## What you are asked to do
What follows is a set of records. Repeat every one of them exactly.

————————

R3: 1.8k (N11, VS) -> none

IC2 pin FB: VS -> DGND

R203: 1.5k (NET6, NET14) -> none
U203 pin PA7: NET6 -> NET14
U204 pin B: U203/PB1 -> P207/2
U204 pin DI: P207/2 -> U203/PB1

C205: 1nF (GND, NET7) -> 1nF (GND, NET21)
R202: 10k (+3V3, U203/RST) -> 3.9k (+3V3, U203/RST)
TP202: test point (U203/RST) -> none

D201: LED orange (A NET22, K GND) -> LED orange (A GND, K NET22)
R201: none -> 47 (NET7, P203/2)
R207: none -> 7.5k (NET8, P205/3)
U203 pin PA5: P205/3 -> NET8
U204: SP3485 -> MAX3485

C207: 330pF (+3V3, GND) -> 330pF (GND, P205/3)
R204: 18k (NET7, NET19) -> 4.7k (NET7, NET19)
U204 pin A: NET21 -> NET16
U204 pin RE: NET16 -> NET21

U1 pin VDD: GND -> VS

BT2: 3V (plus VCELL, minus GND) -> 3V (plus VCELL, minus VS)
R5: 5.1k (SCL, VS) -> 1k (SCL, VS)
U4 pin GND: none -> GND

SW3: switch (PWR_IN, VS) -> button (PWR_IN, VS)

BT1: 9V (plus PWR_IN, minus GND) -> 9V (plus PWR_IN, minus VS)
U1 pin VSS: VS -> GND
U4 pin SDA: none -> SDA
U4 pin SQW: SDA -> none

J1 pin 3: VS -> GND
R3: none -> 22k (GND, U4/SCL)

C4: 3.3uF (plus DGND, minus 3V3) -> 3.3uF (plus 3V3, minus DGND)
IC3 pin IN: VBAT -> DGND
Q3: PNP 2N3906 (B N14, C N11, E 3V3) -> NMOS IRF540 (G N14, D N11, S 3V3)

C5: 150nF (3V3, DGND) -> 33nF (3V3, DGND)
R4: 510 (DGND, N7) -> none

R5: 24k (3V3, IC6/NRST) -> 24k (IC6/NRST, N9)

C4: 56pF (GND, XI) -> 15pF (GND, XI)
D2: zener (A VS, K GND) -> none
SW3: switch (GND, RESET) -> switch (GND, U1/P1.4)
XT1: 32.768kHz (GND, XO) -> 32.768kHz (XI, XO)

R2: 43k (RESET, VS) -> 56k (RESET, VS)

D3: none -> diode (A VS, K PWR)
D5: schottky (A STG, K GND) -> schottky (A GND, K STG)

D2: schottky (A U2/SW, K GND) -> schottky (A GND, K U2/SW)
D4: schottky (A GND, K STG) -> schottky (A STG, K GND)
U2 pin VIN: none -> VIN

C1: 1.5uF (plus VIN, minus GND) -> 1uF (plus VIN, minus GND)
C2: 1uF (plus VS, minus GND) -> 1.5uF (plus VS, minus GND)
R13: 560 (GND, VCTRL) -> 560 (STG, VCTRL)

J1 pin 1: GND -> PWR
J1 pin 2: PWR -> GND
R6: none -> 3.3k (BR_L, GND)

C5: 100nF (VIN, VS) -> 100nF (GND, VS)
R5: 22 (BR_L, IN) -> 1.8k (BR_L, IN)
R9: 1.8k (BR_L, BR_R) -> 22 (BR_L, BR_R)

————————

## Task answer
R3: 1.8k (N11, VS) -> none

IC2 pin FB: VS -> DGND

R203: 1.5k (NET6, NET14) -> none
U203 pin PA7: NET6 -> NET14
U204 pin B: U203/PB1 -> P207/2
U204 pin DI: P207/2 -> U203/PB1

C205: 1nF (GND, NET7) -> 1nF (GND, NET21)
R202: 10k (+3V3, U203/RST) -> 3.9k (+3V3, U203/RST)
TP202: test point (U203/RST) -> none

D201: LED orange (A NET22, K GND) -> LED orange (A GND, K NET22)
R201: none -> 47 (NET7, P203/2)
R207: none -> 7.5k (NET8, P205/3)
U203 pin PA5: P205/3 -> NET8
U204: SP3485 -> MAX3485

C207: 330pF (+3V3, GND) -> 330pF (GND, P205/3)
R204: 18k (NET7, NET19) -> 4.7k (NET7, NET19)
U204 pin A: NET21 -> NET16
U204 pin RE: NET16 -> NET21

U1 pin VDD: GND -> VS

BT2: 3V (plus VCELL, minus GND) -> 3V (plus VCELL, minus VS)
R5: 5.1k (SCL, VS) -> 1k (SCL, VS)
U4 pin GND: none -> GND

SW3: switch (PWR_IN, VS) -> button (PWR_IN, VS)

BT1: 9V (plus PWR_IN, minus GND) -> 9V (plus PWR_IN, minus VS)
U1 pin VSS: VS -> GND
U4 pin SDA: none -> SDA
U4 pin SQW: SDA -> none

J1 pin 3: VS -> GND
R3: none -> 22k (GND, U4/SCL)

C4: 3.3uF (plus DGND, minus 3V3) -> 3.3uF (plus 3V3, minus DGND)
IC3 pin IN: VBAT -> DGND
Q3: PNP 2N3906 (B N14, C N11, E 3V3) -> NMOS IRF540 (G N14, D N11, S 3V3)

C5: 150nF (3V3, DGND) -> 33nF (3V3, DGND)
R4: 510 (DGND, N7) -> none

R5: 24k (3V3, IC6/NRST) -> 24k (IC6/NRST, N9)

C4: 56pF (GND, XI) -> 15pF (GND, XI)
D2: zener (A VS, K GND) -> none
SW3: switch (GND, RESET) -> switch (GND, U1/P1.4)
XT1: 32.768kHz (GND, XO) -> 32.768kHz (XI, XO)

R2: 43k (RESET, VS) -> 56k (RESET, VS)

D3: none -> diode (A VS, K PWR)
D5: schottky (A STG, K GND) -> schottky (A GND, K STG)

D2: schottky (A U2/SW, K GND) -> schottky (A GND, K U2/SW)
D4: schottky (A GND, K STG) -> schottky (A STG, K GND)
U2 pin VIN: none -> VIN

C1: 1.5uF (plus VIN, minus GND) -> 1uF (plus VIN, minus GND)
C2: 1uF (plus VS, minus GND) -> 1.5uF (plus VS, minus GND)
R13: 560 (GND, VCTRL) -> 560 (STG, VCTRL)

J1 pin 1: GND -> PWR
J1 pin 2: PWR -> GND
R6: none -> 3.3k (BR_L, GND)

C5: 100nF (VIN, VS) -> 100nF (GND, VS)
R5: 22 (BR_L, IN) -> 1.8k (BR_L, IN)
R9: 1.8k (BR_L, BR_R) -> 22 (BR_L, BR_R)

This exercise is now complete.